» Task to carry out:
Starting at the line that contains "R2: 6.8k (FB, VS) -> none" in the listing below, write out every line word for word until you have written the line that contains "F1: 250mA (+12V, DRV) -> none".

» Records shown:
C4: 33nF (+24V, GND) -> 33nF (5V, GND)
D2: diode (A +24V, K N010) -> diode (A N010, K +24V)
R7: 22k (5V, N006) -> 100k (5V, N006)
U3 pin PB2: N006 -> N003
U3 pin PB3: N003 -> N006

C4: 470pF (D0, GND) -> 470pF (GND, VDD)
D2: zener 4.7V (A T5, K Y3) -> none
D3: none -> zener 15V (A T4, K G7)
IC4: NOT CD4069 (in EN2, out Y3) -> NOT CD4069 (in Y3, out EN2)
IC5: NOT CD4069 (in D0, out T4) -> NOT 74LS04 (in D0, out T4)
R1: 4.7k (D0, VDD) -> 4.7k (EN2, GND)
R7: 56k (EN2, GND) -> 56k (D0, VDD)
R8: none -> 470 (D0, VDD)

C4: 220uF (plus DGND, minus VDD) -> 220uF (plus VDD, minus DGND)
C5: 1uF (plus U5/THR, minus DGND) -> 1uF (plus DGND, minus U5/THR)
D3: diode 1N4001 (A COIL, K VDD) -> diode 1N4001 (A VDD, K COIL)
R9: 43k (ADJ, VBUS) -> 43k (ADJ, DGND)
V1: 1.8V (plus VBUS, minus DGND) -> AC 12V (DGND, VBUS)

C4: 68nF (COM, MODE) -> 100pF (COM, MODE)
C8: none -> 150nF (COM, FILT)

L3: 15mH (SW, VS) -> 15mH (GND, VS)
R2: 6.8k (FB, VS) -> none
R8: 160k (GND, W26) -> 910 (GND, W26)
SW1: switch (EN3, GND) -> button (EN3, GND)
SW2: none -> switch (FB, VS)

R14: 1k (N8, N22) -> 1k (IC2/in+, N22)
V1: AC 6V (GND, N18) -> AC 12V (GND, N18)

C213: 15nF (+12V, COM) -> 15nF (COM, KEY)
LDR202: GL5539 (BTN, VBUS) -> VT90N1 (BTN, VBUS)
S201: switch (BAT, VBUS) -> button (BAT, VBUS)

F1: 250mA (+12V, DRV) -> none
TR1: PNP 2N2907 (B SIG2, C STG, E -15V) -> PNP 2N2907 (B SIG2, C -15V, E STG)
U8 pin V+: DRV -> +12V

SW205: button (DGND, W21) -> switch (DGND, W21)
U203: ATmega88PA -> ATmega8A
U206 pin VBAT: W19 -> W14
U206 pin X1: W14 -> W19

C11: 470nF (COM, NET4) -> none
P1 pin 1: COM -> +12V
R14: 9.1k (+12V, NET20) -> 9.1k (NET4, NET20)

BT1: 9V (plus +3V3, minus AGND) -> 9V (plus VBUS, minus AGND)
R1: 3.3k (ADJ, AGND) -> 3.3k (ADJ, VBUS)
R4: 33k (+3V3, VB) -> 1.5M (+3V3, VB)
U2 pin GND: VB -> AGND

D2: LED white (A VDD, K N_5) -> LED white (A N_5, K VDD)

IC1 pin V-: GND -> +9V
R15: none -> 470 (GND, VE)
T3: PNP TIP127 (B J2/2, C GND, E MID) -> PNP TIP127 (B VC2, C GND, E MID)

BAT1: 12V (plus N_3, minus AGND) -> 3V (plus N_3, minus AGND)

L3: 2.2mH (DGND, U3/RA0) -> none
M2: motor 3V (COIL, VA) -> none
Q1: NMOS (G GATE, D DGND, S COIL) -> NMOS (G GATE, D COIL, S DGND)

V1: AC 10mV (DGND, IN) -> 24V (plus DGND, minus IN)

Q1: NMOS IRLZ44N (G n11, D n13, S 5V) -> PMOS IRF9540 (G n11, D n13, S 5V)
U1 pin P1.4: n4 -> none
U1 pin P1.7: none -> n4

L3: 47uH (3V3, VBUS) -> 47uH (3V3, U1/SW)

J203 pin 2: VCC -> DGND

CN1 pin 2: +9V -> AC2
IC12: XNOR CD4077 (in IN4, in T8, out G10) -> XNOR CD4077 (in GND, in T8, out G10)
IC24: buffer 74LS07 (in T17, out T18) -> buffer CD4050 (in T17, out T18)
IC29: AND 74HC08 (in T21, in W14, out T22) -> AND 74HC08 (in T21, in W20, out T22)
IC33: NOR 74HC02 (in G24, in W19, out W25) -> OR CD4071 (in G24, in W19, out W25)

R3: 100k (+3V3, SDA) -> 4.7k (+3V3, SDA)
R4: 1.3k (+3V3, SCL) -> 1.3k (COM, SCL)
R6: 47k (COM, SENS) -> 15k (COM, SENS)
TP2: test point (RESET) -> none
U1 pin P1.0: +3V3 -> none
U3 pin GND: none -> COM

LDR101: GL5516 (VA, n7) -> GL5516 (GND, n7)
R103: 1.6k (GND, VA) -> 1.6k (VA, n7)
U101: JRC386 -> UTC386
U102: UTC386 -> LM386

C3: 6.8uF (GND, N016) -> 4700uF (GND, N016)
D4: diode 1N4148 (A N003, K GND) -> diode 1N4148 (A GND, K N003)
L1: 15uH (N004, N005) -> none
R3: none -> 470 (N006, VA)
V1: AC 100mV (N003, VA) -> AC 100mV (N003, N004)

» Solution for this exercise:
R2: 6.8k (FB, VS) -> none
R8: 160k (GND, W26) -> 910 (GND, W26)
SW1: switch (EN3, GND) -> button (EN3, GND)
SW2: none -> switch (FB, VS)

R14: 1k (N8, N22) -> 1k (IC2/in+, N22)
V1: AC 6V (GND, N18) -> AC 12V (GND, N18)

C213: 15nF (+12V, COM) -> 15nF (COM, KEY)
LDR202: GL5539 (BTN, VBUS) -> VT90N1 (BTN, VBUS)
S201: switch (BAT, VBUS) -> button (BAT, VBUS)

F1: 250mA (+12V, DRV) -> none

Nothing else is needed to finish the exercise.